> [WORK INSTRUCTION] Please output all the entries word for word, without the pictures.

-*-*-

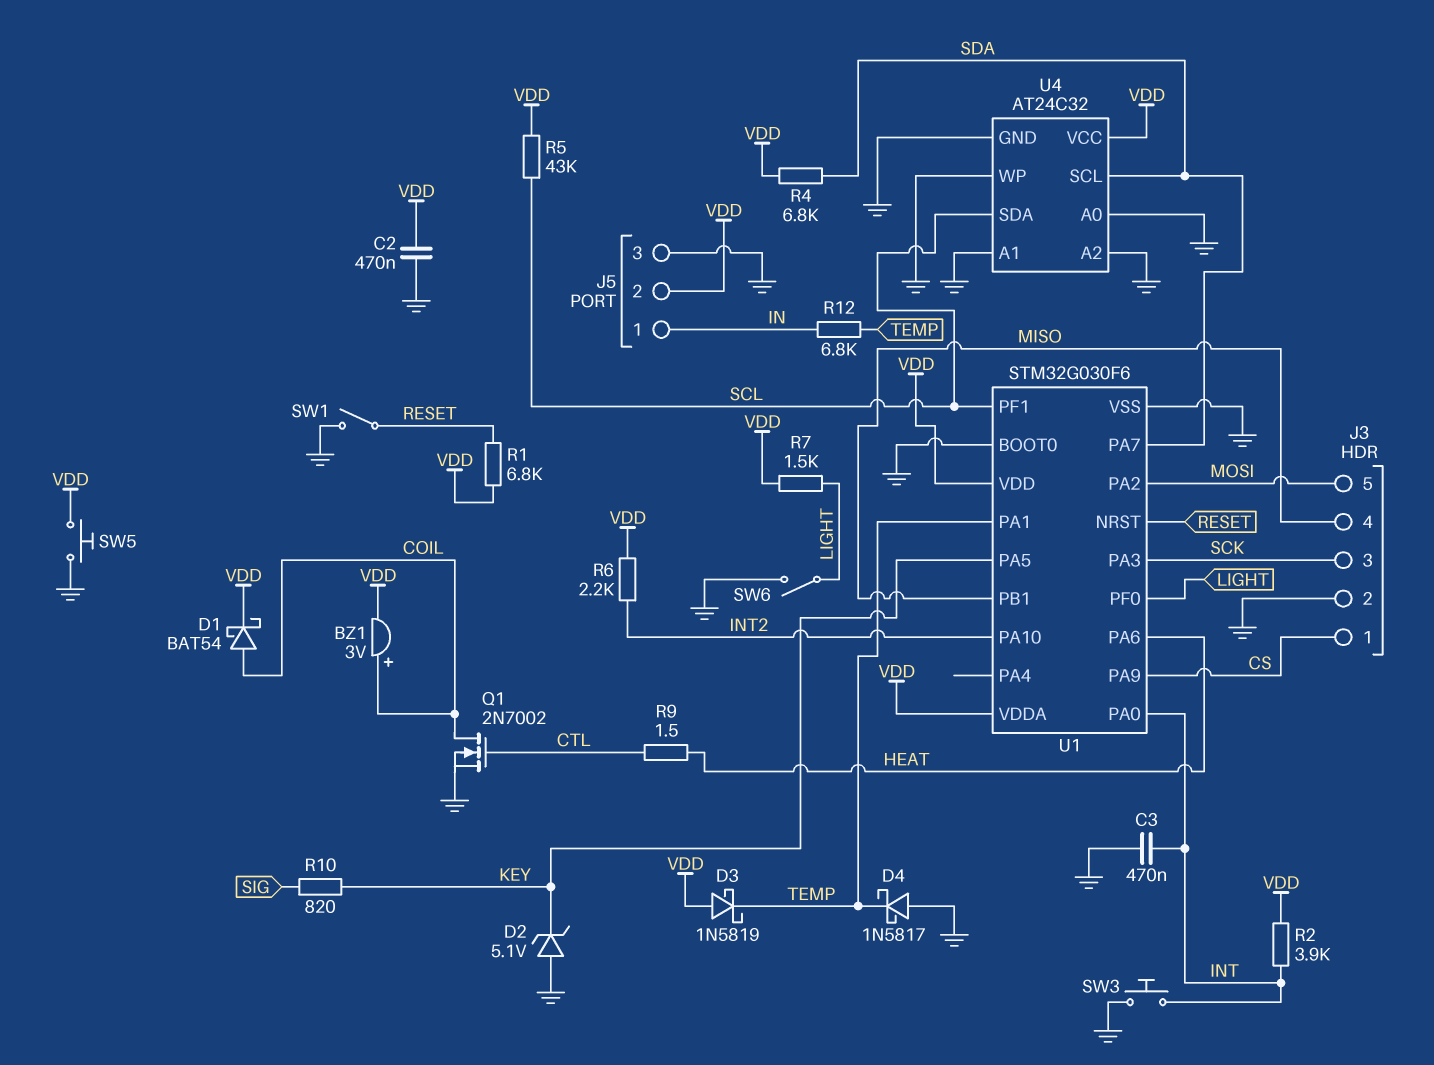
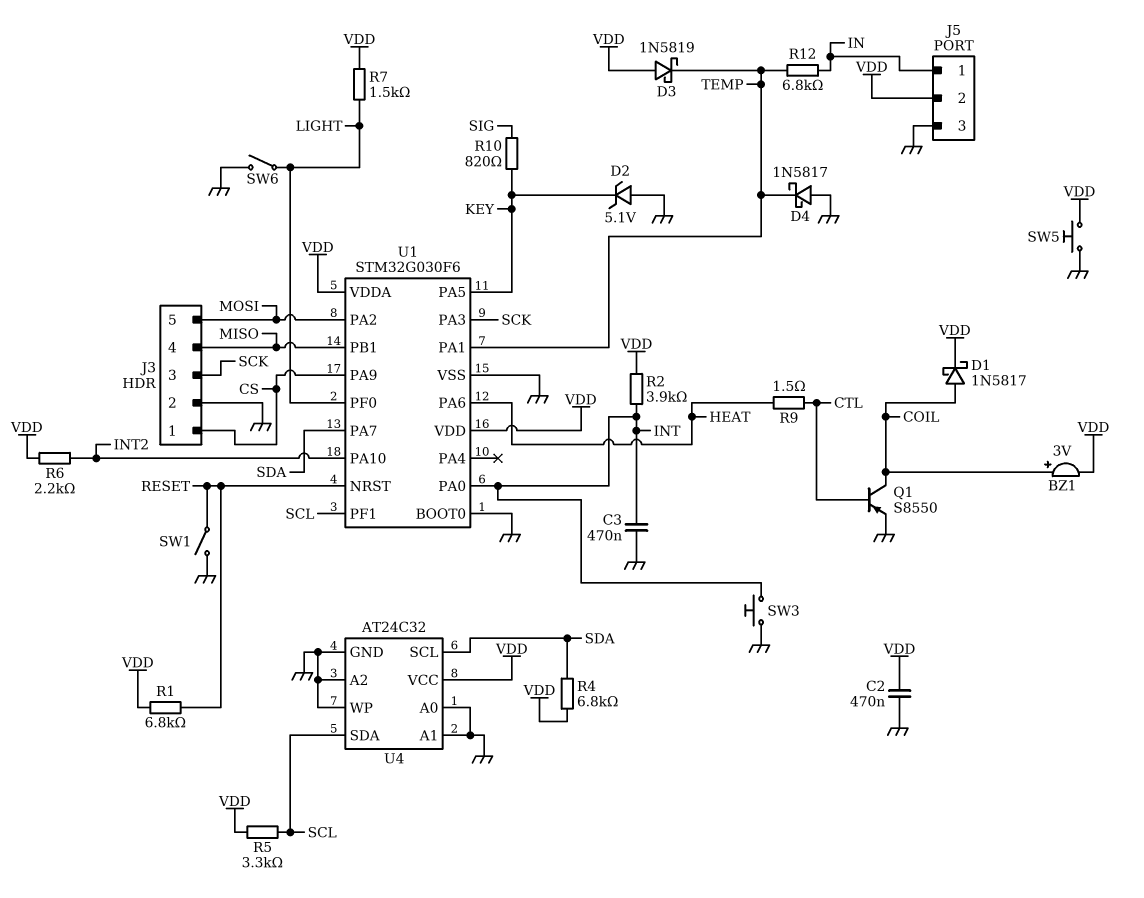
D1: schottky BAT54 (A COIL, K VDD) -> schottky 1N5817 (A COIL, K VDD)
Q1: NMOS 2N7002 (G CTL, D COIL, S GND) -> PNP S8550 (B CTL, C COIL, E GND)
R5: 43k (SCL, VDD) -> 3.3k (SCL, VDD)

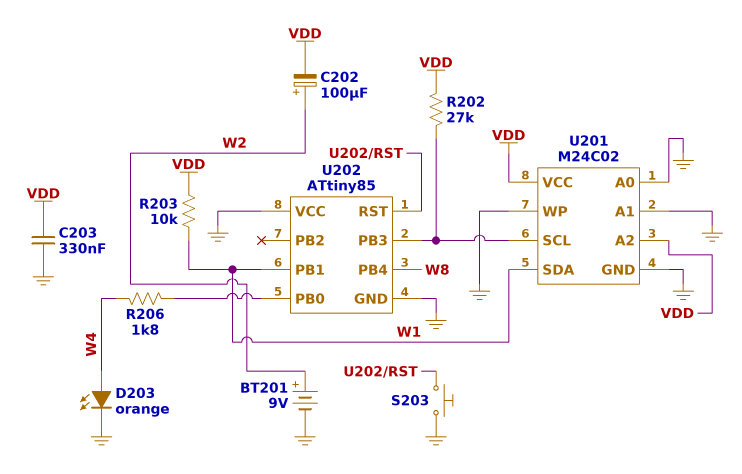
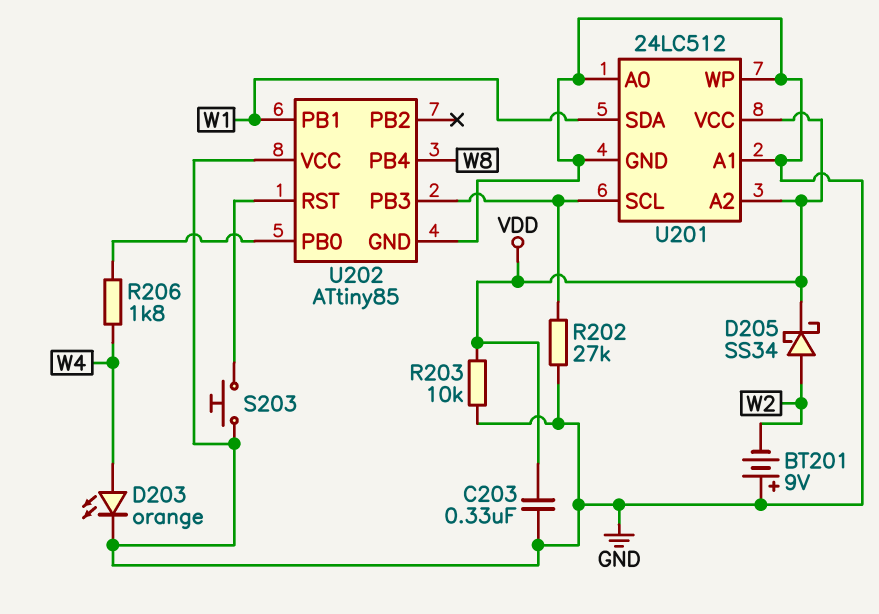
BT201: 9V (plus W2, minus GND) -> 9V (plus GND, minus W2)
C202: 100uF (plus W2, minus VDD) -> none
D205: none -> schottky SS34 (A W2, K VDD)
R202: 27k (U201/SCL, VDD) -> 27k (GND, U201/SCL)
R203: 10k (VDD, W1) -> 10k (GND, VDD)
U201: M24C02 -> 24LC512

-*-*-

> [WRITTEN RESPONSE]
D1: schottky BAT54 (A COIL, K VDD) -> schottky 1N5817 (A COIL, K VDD)
Q1: NMOS 2N7002 (G CTL, D COIL, S GND) -> PNP S8550 (B CTL, C COIL, E GND)
R5: 43k (SCL, VDD) -> 3.3k (SCL, VDD)

BT201: 9V (plus W2, minus GND) -> 9V (plus GND, minus W2)
C202: 100uF (plus W2, minus VDD) -> none
D205: none -> schottky SS34 (A W2, K VDD)
R202: 27k (U201/SCL, VDD) -> 27k (GND, U201/SCL)
R203: 10k (VDD, W1) -> 10k (GND, VDD)
U201: M24C02 -> 24LC512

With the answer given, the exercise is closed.